* AIM OF THE EXERCISE
Output only the lines below from the one containing "tan cone H9 level 1 -> tan brick H9 level 1" to the one containing "tan cone I12 level 1 -> tan brick I12 level 1", exactly as written, both ends kept.

* PROVIDED DATA
┌────────
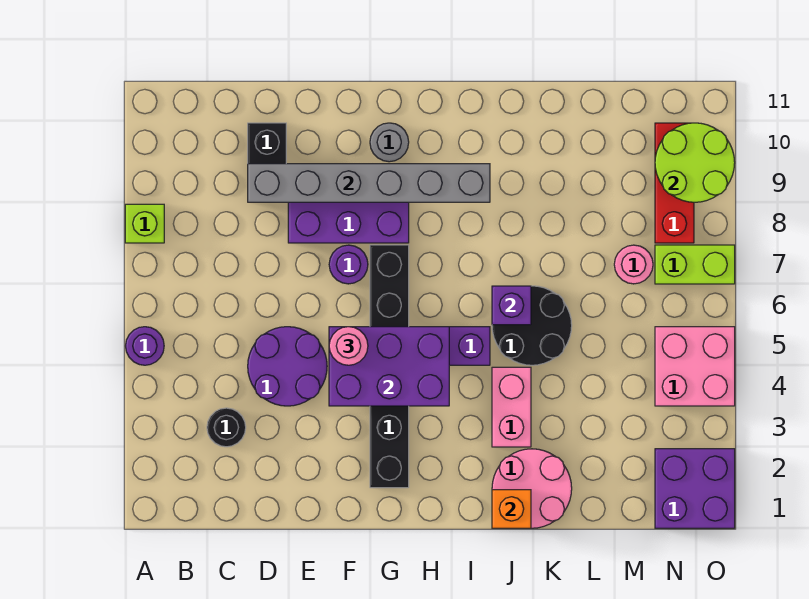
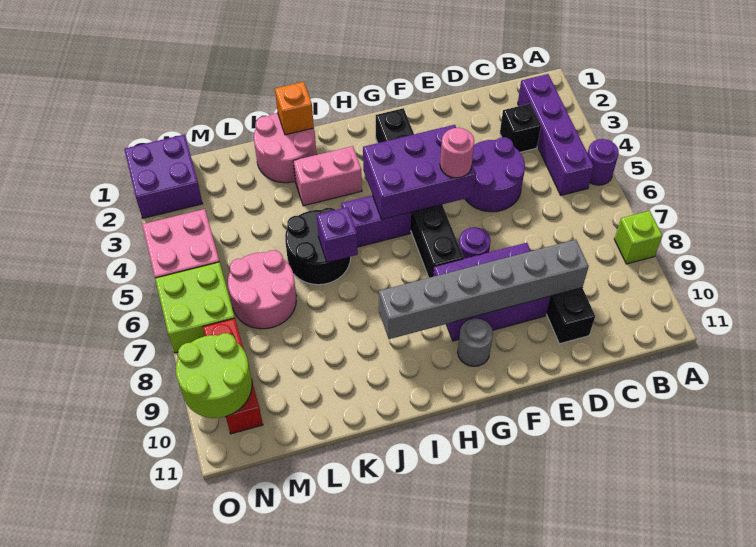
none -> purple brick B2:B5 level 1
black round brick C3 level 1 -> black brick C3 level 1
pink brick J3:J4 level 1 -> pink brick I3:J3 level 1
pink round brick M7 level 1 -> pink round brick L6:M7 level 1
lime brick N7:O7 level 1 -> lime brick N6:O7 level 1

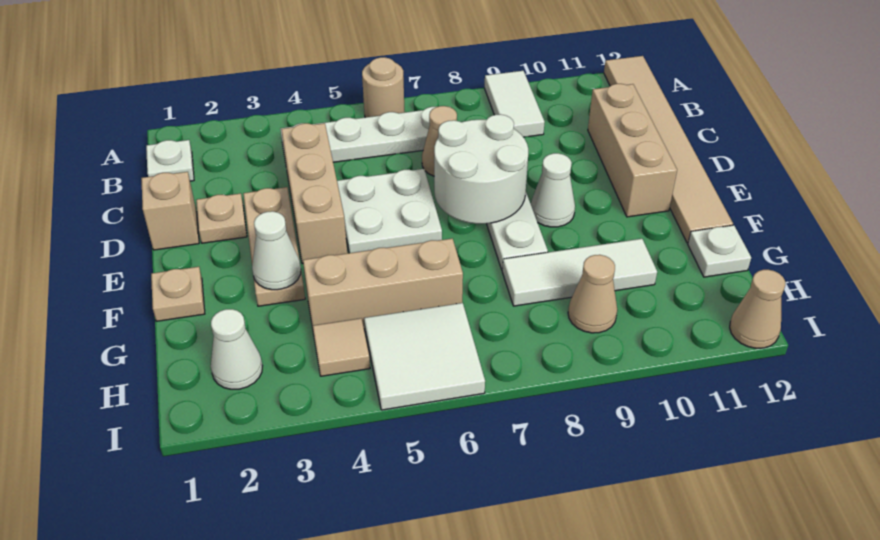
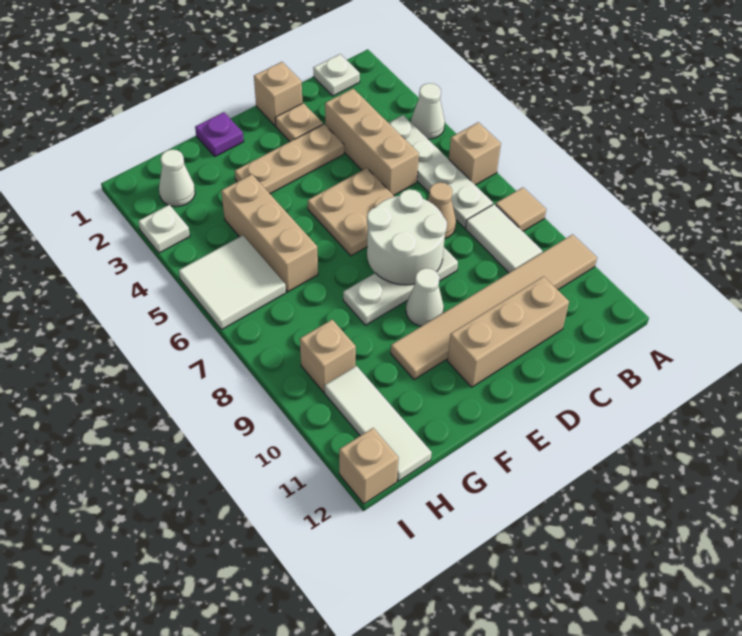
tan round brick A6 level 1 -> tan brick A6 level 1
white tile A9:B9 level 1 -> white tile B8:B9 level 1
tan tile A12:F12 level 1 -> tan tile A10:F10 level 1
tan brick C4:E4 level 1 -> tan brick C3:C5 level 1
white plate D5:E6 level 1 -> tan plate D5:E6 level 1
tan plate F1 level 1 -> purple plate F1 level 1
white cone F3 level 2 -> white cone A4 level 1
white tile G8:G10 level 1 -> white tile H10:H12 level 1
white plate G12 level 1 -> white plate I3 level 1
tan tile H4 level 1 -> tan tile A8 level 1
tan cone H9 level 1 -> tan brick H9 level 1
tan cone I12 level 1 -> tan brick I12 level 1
└────────
┌────────
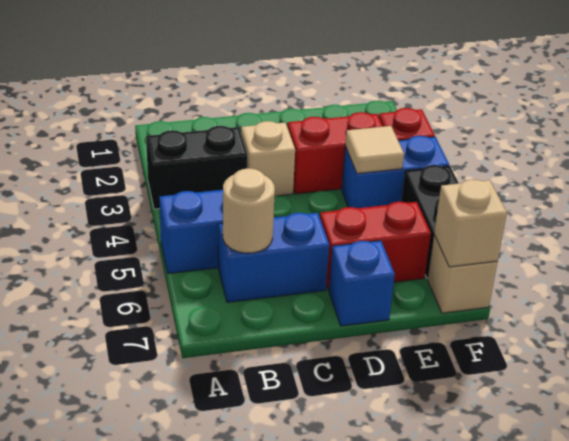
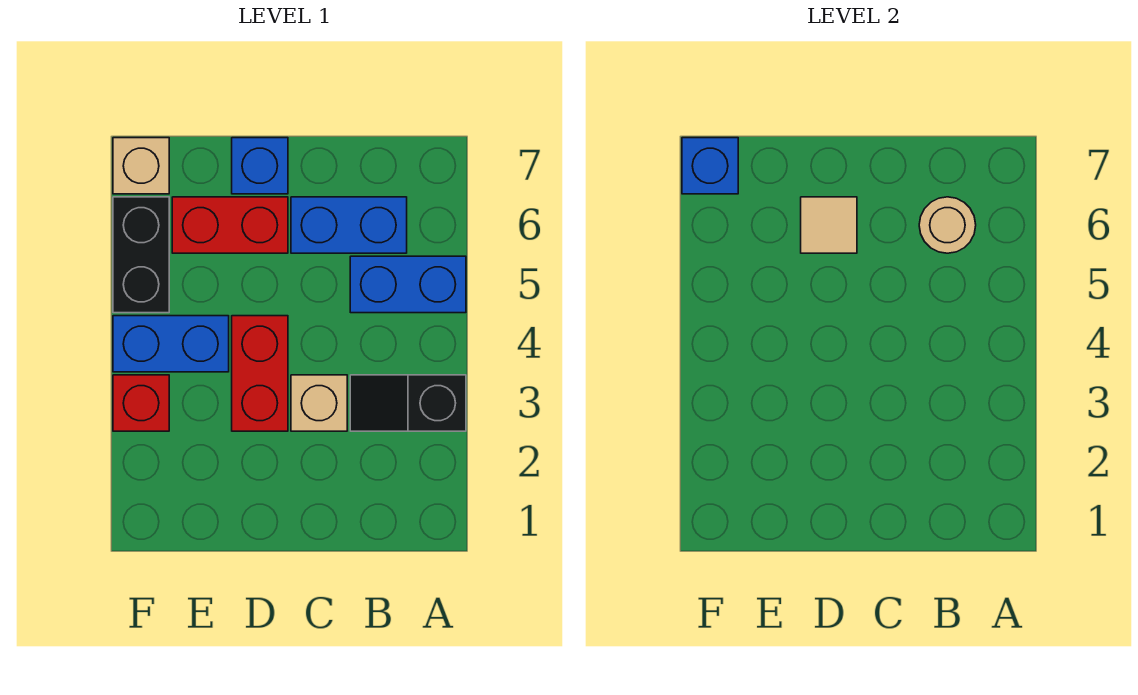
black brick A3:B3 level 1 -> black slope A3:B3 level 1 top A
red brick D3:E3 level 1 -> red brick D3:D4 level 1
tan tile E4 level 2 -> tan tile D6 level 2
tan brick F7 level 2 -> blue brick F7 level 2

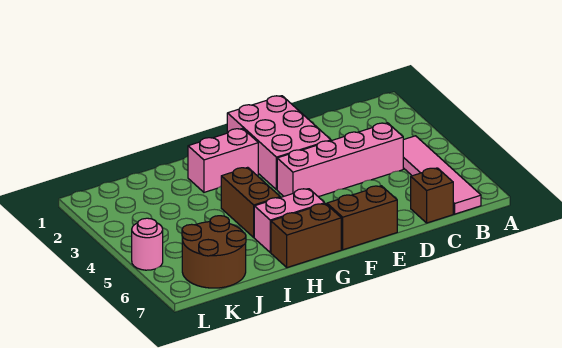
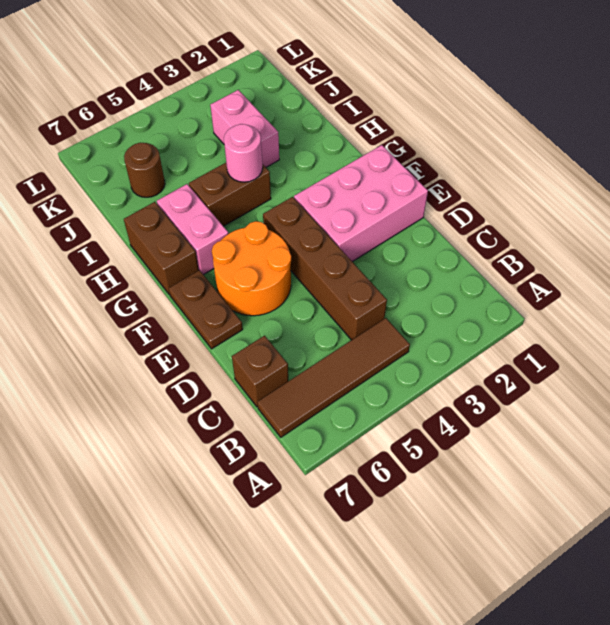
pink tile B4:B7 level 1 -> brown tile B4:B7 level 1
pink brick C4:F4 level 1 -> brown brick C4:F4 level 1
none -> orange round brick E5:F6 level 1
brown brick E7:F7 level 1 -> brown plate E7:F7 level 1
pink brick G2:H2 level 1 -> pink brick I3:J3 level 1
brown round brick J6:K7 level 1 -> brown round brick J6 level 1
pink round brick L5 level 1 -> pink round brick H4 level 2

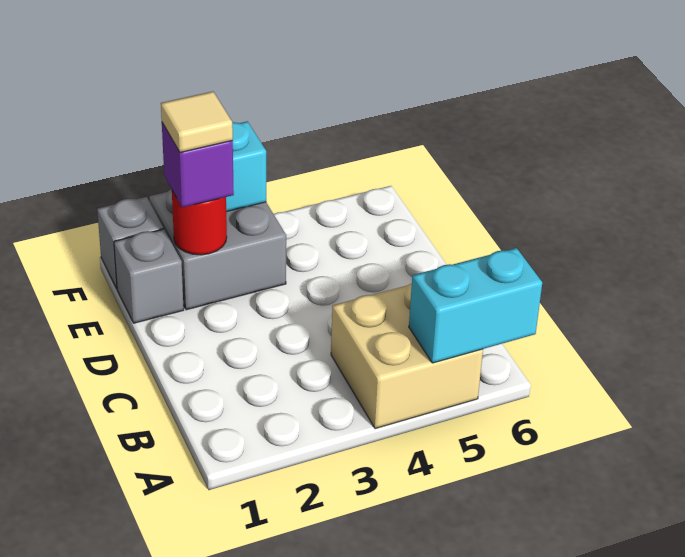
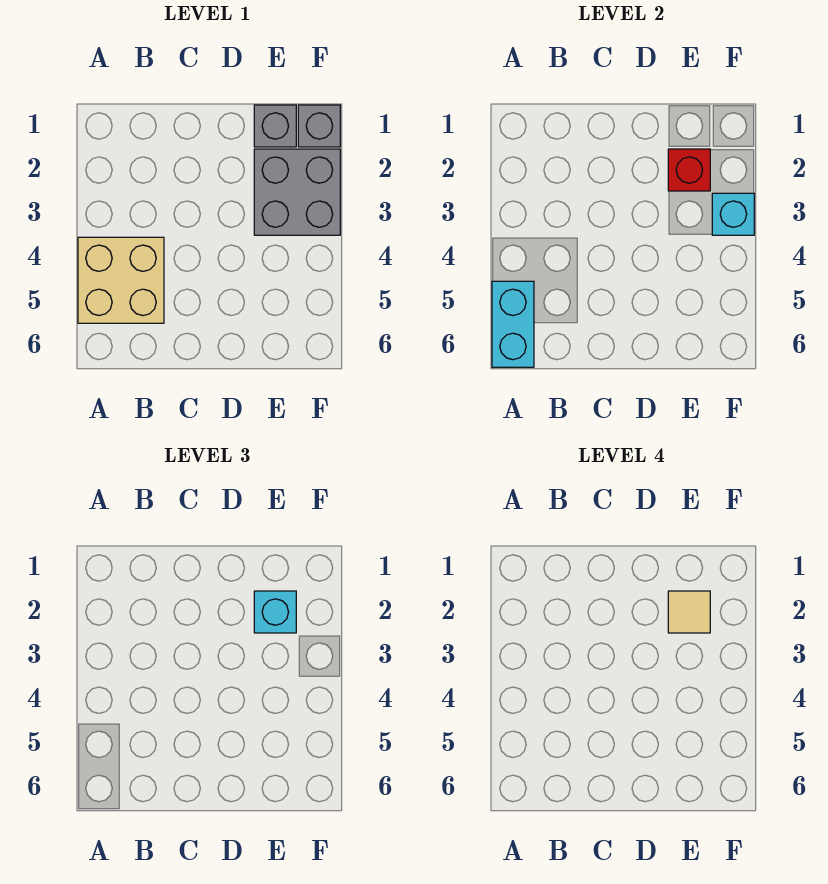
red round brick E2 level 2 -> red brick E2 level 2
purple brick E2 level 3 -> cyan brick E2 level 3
└────────
┌────────
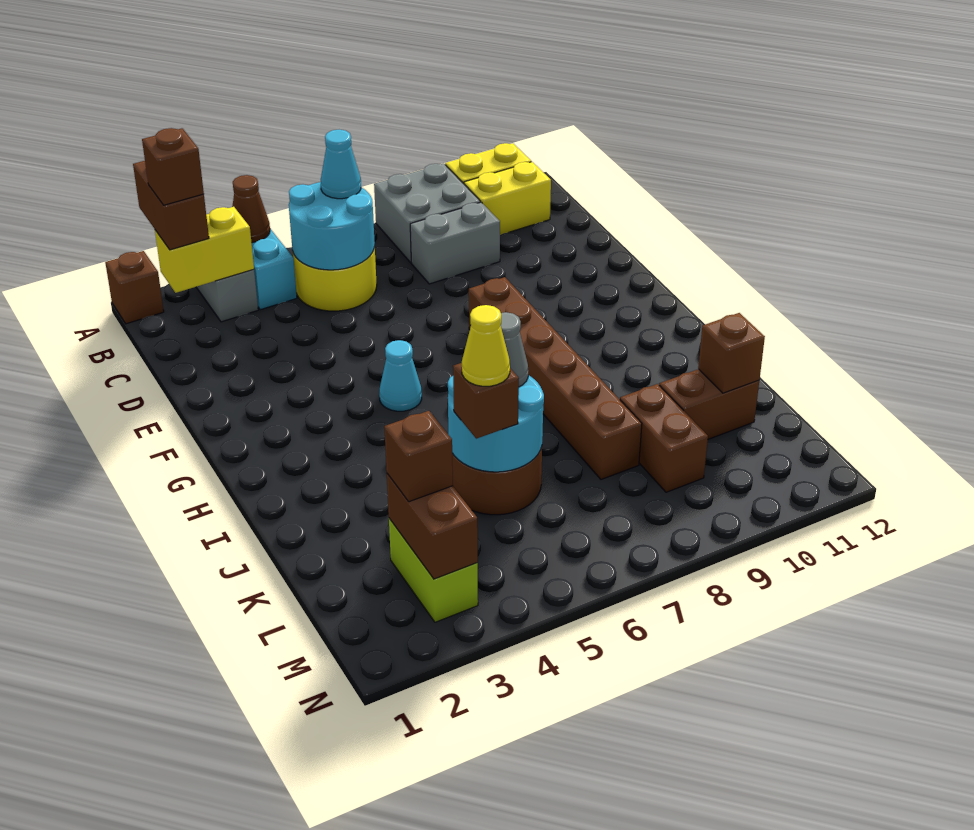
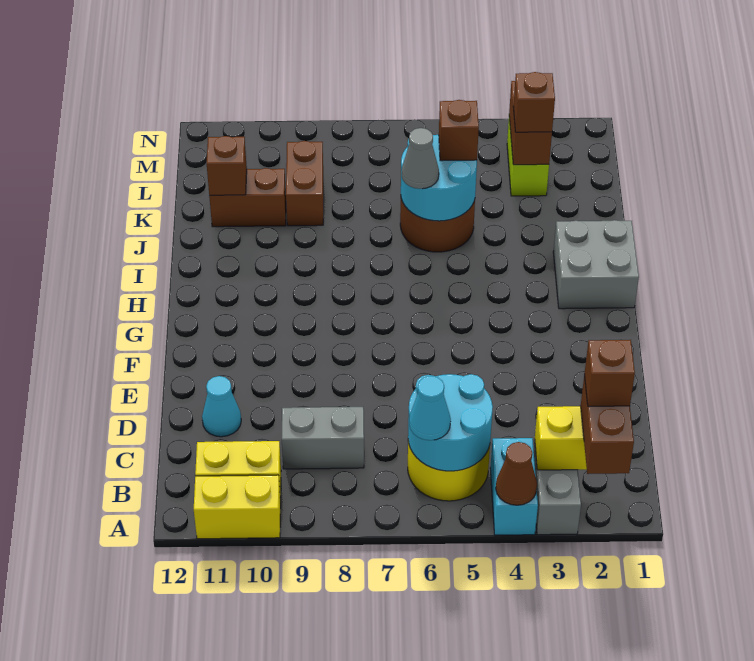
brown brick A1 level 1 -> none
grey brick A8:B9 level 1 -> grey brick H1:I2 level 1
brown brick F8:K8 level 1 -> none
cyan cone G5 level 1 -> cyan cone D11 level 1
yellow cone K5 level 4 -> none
└────────
* REPLY
tan cone H9 level 1 -> tan brick H9 level 1
tan cone I12 level 1 -> tan brick I12 level 1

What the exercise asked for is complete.